SOURCE DATA
· · ·

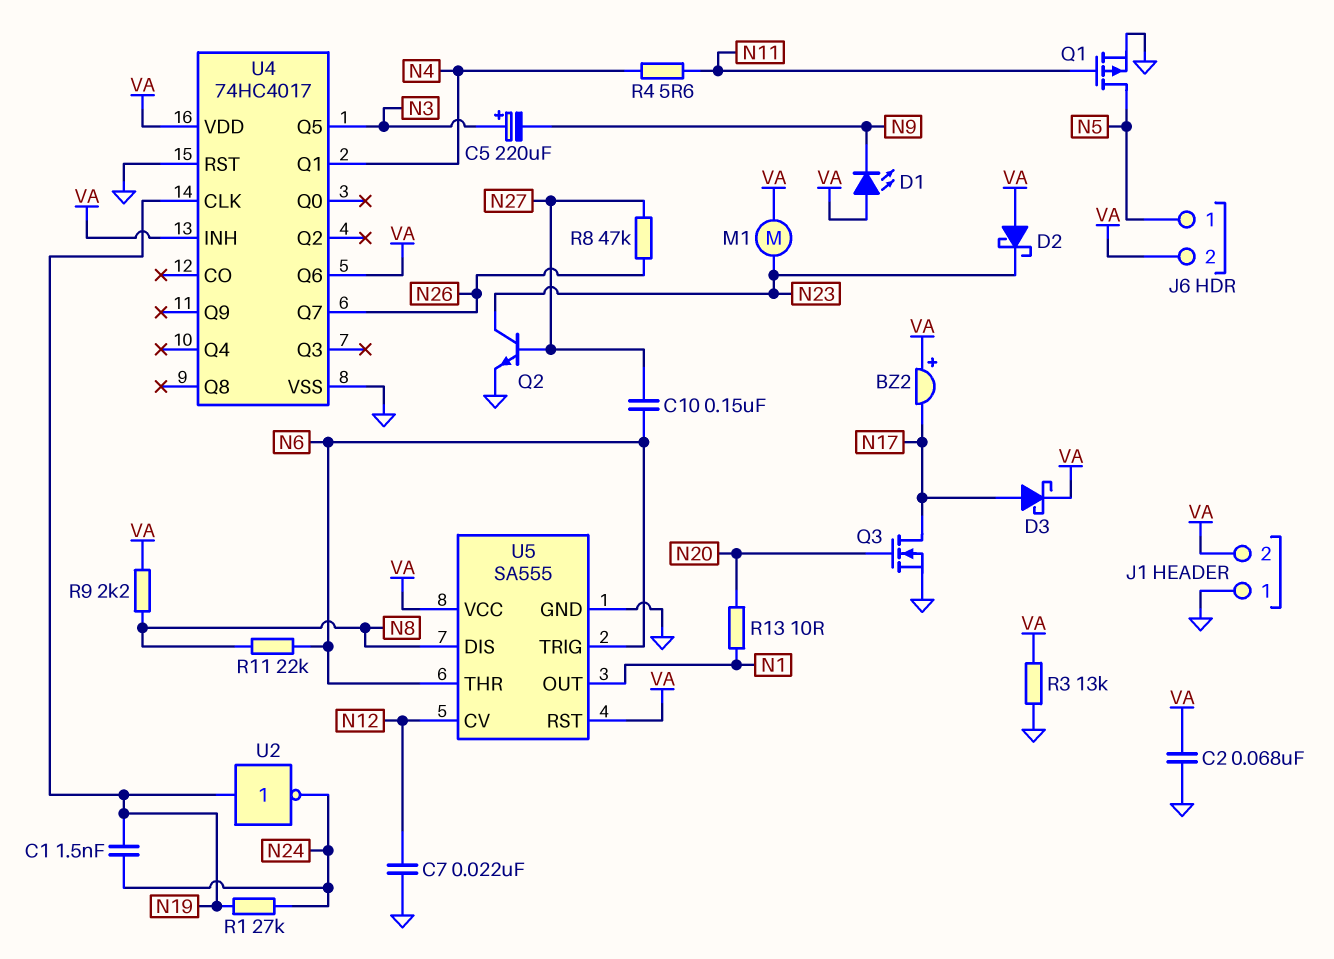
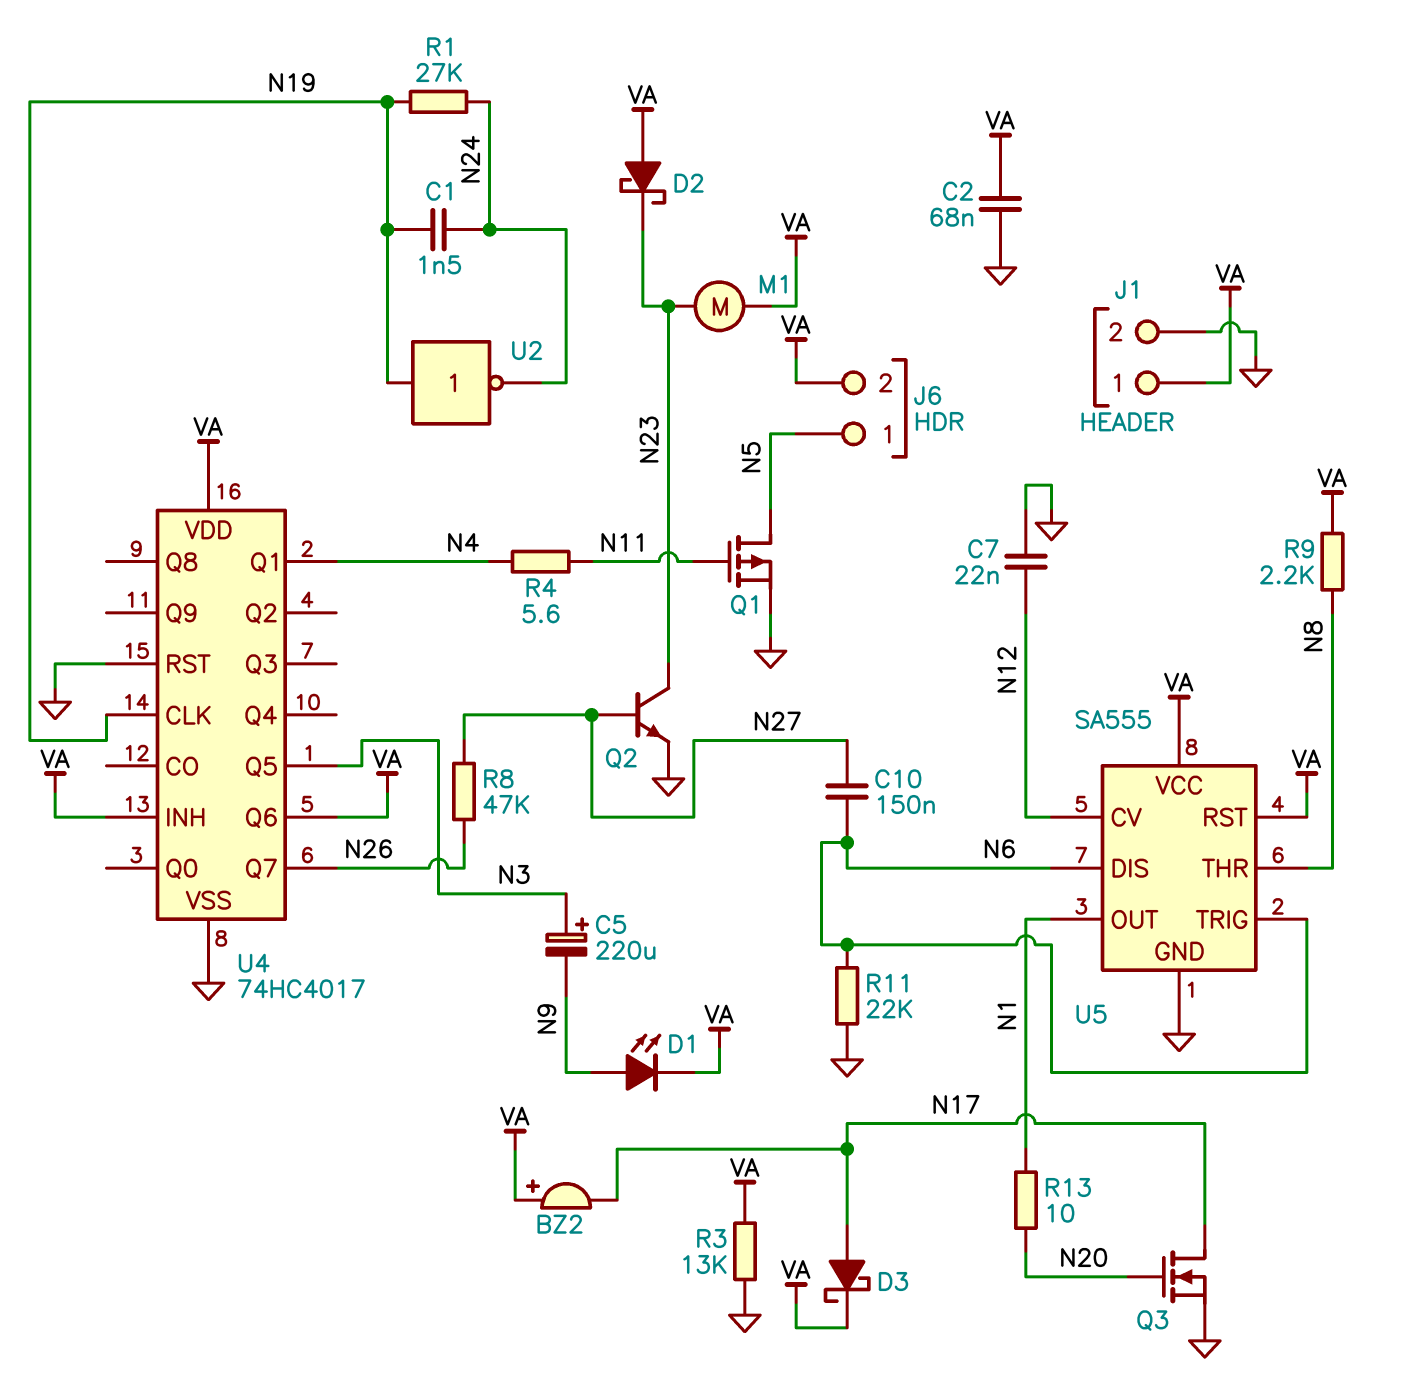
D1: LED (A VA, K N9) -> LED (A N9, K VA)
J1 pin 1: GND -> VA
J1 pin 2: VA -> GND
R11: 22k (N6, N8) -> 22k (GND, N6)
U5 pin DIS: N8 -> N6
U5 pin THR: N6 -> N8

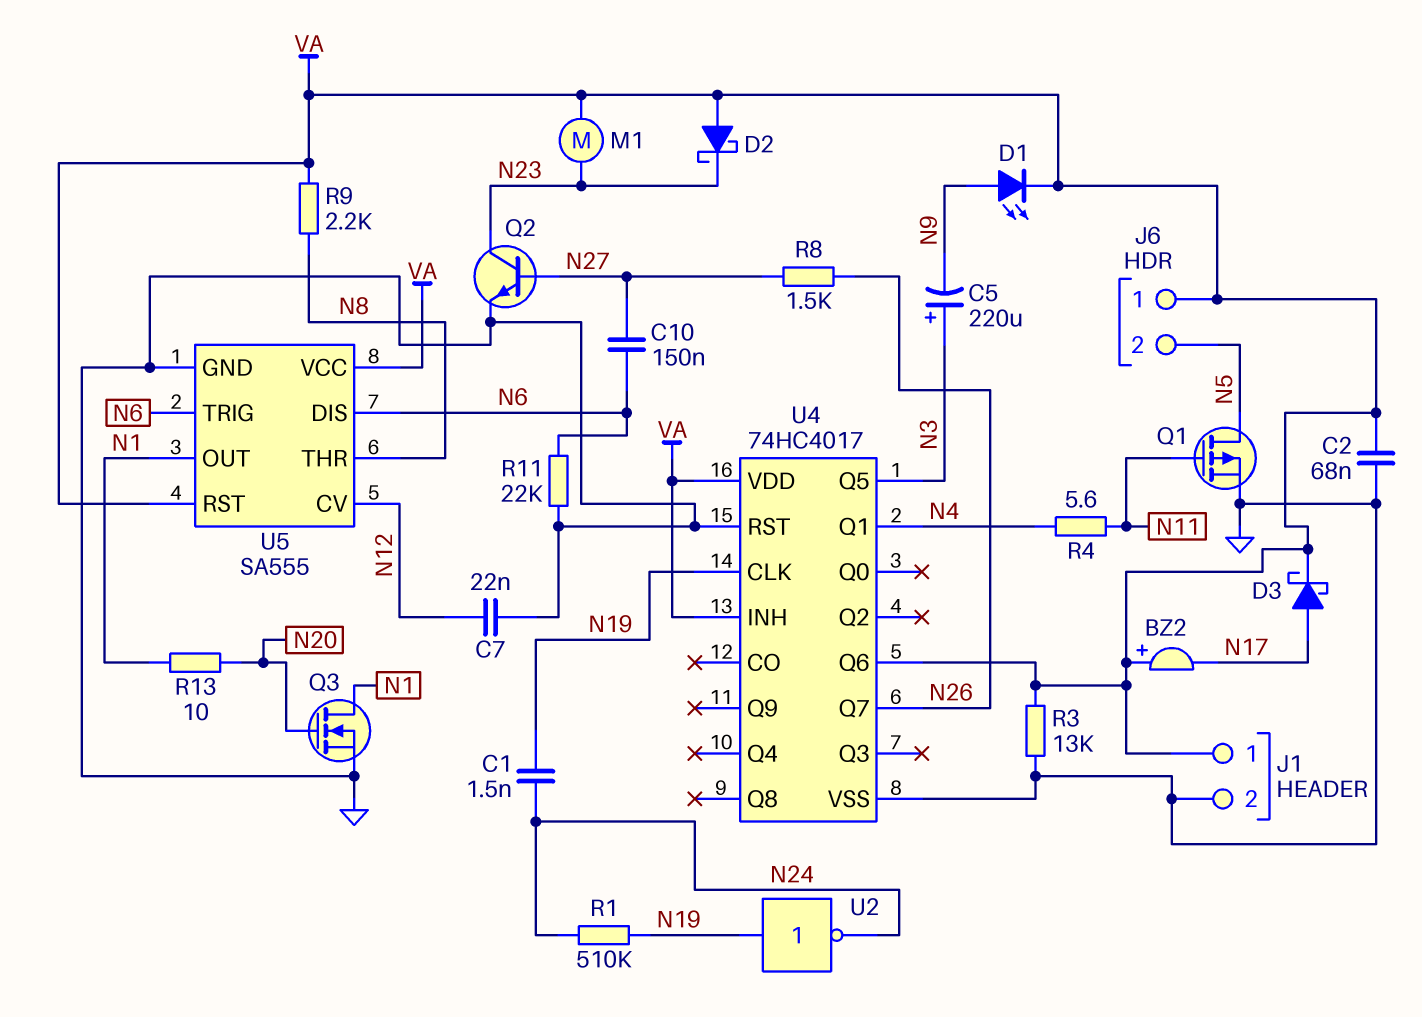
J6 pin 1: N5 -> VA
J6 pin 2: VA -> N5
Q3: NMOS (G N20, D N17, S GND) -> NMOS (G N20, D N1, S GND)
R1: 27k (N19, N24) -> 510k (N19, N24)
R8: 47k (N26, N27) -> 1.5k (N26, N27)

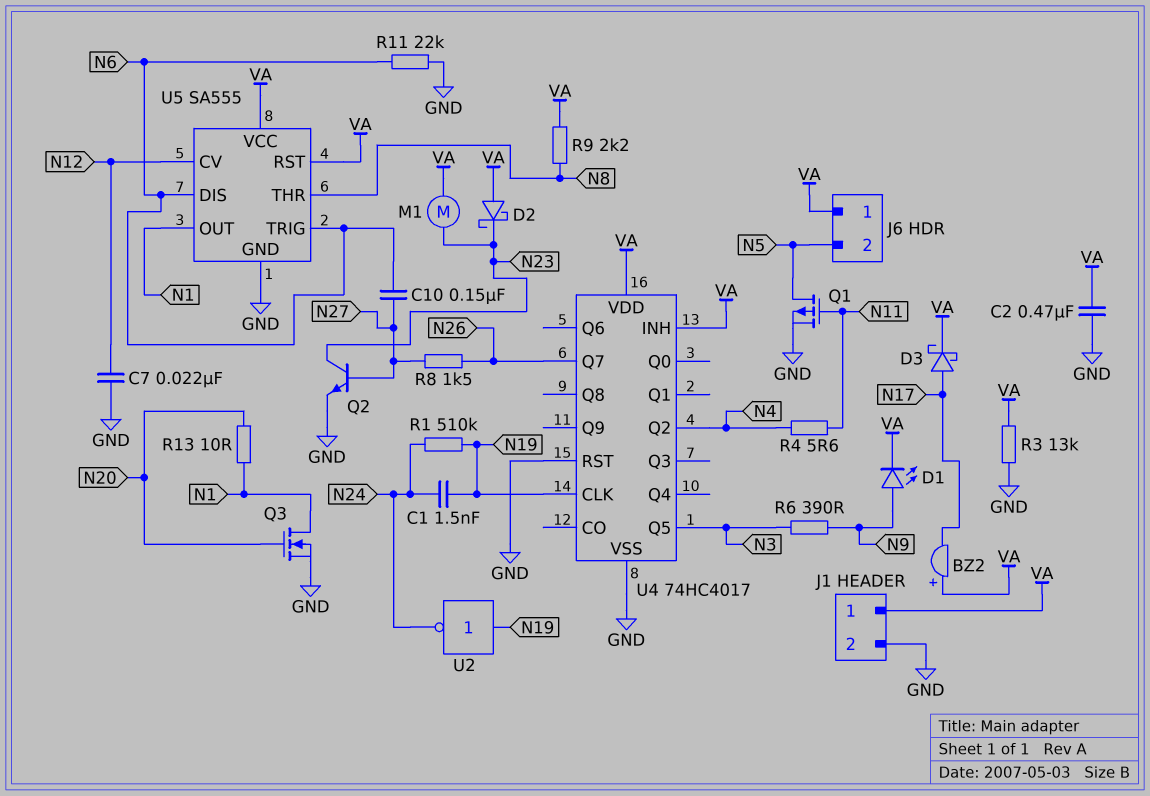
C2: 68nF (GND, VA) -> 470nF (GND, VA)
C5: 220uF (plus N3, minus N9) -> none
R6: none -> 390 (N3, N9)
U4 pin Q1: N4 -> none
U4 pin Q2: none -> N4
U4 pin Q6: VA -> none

· · ·

WHAT YOU WILL DO
Reprint the data verbatim, pictures excluded.

EXERCISE RESPONSE
D1: LED (A VA, K N9) -> LED (A N9, K VA)
J1 pin 1: GND -> VA
J1 pin 2: VA -> GND
R11: 22k (N6, N8) -> 22k (GND, N6)
U5 pin DIS: N8 -> N6
U5 pin THR: N6 -> N8

J6 pin 1: N5 -> VA
J6 pin 2: VA -> N5
Q3: NMOS (G N20, D N17, S GND) -> NMOS (G N20, D N1, S GND)
R1: 27k (N19, N24) -> 510k (N19, N24)
R8: 47k (N26, N27) -> 1.5k (N26, N27)

C2: 68nF (GND, VA) -> 470nF (GND, VA)
C5: 220uF (plus N3, minus N9) -> none
R6: none -> 390 (N3, N9)
U4 pin Q1: N4 -> none
U4 pin Q2: none -> N4
U4 pin Q6: VA -> none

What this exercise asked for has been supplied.